[Stored entries]
■ ■ ■

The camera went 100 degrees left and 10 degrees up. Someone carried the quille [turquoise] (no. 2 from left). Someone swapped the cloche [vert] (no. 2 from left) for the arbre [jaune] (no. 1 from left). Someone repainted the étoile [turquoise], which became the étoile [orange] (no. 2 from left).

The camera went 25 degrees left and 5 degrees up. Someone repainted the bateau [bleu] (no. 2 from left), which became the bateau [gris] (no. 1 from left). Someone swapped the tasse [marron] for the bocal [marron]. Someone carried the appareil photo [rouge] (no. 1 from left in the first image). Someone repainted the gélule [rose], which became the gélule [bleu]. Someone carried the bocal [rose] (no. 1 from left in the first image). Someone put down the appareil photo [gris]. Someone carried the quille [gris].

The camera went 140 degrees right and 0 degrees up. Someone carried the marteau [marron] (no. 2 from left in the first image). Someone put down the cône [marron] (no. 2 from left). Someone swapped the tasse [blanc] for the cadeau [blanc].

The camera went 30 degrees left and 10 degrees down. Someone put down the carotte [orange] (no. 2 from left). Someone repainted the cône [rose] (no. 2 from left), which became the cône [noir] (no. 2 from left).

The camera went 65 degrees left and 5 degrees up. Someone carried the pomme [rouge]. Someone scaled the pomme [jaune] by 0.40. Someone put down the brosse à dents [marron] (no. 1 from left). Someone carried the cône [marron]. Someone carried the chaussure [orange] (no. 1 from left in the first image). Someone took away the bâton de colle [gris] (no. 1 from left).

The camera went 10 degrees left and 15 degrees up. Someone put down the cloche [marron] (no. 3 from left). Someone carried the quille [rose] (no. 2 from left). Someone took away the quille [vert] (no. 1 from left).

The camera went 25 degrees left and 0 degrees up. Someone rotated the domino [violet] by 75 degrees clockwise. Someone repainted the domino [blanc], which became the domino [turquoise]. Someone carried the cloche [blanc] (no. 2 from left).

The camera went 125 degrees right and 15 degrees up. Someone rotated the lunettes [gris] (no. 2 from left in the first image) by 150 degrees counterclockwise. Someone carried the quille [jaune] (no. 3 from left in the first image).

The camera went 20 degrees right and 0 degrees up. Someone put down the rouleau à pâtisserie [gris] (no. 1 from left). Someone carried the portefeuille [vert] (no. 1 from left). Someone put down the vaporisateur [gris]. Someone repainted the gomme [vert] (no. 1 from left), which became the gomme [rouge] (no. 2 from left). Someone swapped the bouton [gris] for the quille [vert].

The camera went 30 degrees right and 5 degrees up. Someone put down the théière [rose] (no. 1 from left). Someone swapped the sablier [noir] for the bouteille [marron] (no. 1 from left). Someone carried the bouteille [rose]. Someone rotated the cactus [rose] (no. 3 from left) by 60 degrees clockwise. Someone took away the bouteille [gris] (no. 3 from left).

■ ■ ■

Take the entries above and set them all down again exactly as they read.

The camera went 100 degrees left and 10 degrees up. Someone carried the quille [turquoise] (no. 2 from left). Someone swapped the cloche [vert] (no. 2 from left) for the arbre [jaune] (no. 1 from left). Someone repainted the étoile [turquoise], which became the étoile [orange] (no. 2 from left).

The camera went 25 degrees left and 5 degrees up. Someone repainted the bateau [bleu] (no. 2 from left), which became the bateau [gris] (no. 1 from left). Someone swapped the tasse [marron] for the bocal [marron]. Someone carried the appareil photo [rouge] (no. 1 from left in the first image). Someone repainted the gélule [rose], which became the gélule [bleu]. Someone carried the bocal [rose] (no. 1 from left in the first image). Someone put down the appareil photo [gris]. Someone carried the quille [gris].

The camera went 140 degrees right and 0 degrees up. Someone carried the marteau [marron] (no. 2 from left in the first image). Someone put down the cône [marron] (no. 2 from left). Someone swapped the tasse [blanc] for the cadeau [blanc].

The camera went 30 degrees left and 10 degrees down. Someone put down the carotte [orange] (no. 2 from left). Someone repainted the cône [rose] (no. 2 from left), which became the cône [noir] (no. 2 from left).

The camera went 65 degrees left and 5 degrees up. Someone carried the pomme [rouge]. Someone scaled the pomme [jaune] by 0.40. Someone put down the brosse à dents [marron] (no. 1 from left). Someone carried the cône [marron]. Someone carried the chaussure [orange] (no. 1 from left in the first image). Someone took away the bâton de colle [gris] (no. 1 from left).

The camera went 10 degrees left and 15 degrees up. Someone put down the cloche [marron] (no. 3 from left). Someone carried the quille [rose] (no. 2 from left). Someone took away the quille [vert] (no. 1 from left).

The camera went 25 degrees left and 0 degrees up. Someone rotated the domino [violet] by 75 degrees clockwise. Someone repainted the domino [blanc], which became the domino [turquoise]. Someone carried the cloche [blanc] (no. 2 from left).

The camera went 125 degrees right and 15 degrees up. Someone rotated the lunettes [gris] (no. 2 from left in the first image) by 150 degrees counterclockwise. Someone carried the quille [jaune] (no. 3 from left in the first image).

The camera went 20 degrees right and 0 degrees up. Someone put down the rouleau à pâtisserie [gris] (no. 1 from left). Someone carried the portefeuille [vert] (no. 1 from left). Someone put down the vaporisateur [gris]. Someone repainted the gomme [vert] (no. 1 from left), which became the gomme [rouge] (no. 2 from left). Someone swapped the bouton [gris] for the quille [vert].

The camera went 30 degrees right and 5 degrees up. Someone put down the théière [rose] (no. 1 from left). Someone swapped the sablier [noir] for the bouteille [marron] (no. 1 from left). Someone carried the bouteille [rose]. Someone rotated the cactus [rose] (no. 3 from left) by 60 degrees clockwise. Someone took away the bouteille [gris] (no. 3 from left).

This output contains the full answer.